ABOUT THIS TASK:
Only the lines from the one containing "missing | black" through the end of the listing below are to be reproduced, exactly as they stand.
-- -- --
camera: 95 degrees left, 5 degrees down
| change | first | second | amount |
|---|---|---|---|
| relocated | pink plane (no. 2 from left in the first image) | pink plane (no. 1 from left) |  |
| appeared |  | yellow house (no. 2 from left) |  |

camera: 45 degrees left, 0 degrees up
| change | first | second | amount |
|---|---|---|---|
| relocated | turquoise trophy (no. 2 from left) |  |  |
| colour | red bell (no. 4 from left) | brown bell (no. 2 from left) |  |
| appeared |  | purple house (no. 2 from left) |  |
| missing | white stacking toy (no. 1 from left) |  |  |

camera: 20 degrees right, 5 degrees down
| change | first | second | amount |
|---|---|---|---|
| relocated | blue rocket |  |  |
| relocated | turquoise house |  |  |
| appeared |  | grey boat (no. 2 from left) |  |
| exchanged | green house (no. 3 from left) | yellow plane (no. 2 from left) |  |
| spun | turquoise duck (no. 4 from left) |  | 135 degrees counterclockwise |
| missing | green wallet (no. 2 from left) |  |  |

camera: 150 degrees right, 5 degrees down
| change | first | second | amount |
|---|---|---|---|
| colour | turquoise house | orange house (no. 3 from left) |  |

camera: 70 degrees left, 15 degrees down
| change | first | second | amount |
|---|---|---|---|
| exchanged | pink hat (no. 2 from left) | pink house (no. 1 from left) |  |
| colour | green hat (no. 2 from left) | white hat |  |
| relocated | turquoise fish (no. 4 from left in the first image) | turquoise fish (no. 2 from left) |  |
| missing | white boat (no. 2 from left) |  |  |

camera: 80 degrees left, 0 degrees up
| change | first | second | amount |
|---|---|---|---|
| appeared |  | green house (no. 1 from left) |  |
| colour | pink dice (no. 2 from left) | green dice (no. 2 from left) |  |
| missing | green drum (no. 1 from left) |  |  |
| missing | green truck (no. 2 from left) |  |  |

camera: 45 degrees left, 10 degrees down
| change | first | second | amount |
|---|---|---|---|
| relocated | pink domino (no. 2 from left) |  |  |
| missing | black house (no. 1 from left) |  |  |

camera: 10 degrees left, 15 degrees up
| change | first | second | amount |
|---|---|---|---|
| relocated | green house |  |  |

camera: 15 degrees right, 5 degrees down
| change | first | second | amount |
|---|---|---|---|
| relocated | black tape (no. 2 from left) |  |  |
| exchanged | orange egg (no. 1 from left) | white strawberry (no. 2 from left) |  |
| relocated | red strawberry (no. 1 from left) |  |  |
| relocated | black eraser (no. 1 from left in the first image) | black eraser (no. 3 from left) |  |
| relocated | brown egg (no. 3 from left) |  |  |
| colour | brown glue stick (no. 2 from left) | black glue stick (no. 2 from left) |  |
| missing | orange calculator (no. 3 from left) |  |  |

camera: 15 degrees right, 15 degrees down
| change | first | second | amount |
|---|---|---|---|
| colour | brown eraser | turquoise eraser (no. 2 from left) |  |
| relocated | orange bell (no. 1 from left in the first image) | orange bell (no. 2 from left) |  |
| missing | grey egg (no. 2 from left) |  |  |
-- -- --
ANSWER TO THIS TASK:
| missing | black house (no. 1 from left) |  |  |

camera: 10 degrees left, 15 degrees up
| change | first | second | amount |
|---|---|---|---|
| relocated | green house |  |  |

camera: 15 degrees right, 5 degrees down
| change | first | second | amount |
|---|---|---|---|
| relocated | black tape (no. 2 from left) |  |  |
| exchanged | orange egg (no. 1 from left) | white strawberry (no. 2 from left) |  |
| relocated | red strawberry (no. 1 from left) |  |  |
| relocated | black eraser (no. 1 from left in the first image) | black eraser (no. 3 from left) |  |
| relocated | brown egg (no. 3 from left) |  |  |
| colour | brown glue stick (no. 2 from left) | black glue stick (no. 2 from left) |  |
| missing | orange calculator (no. 3 from left) |  |  |

camera: 15 degrees right, 15 degrees down
| change | first | second | amount |
|---|---|---|---|
| colour | brown eraser | turquoise eraser (no. 2 from left) |  |
| relocated | orange bell (no. 1 from left in the first image) | orange bell (no. 2 from left) |  |
| missing | grey egg (no. 2 from left) |  |  |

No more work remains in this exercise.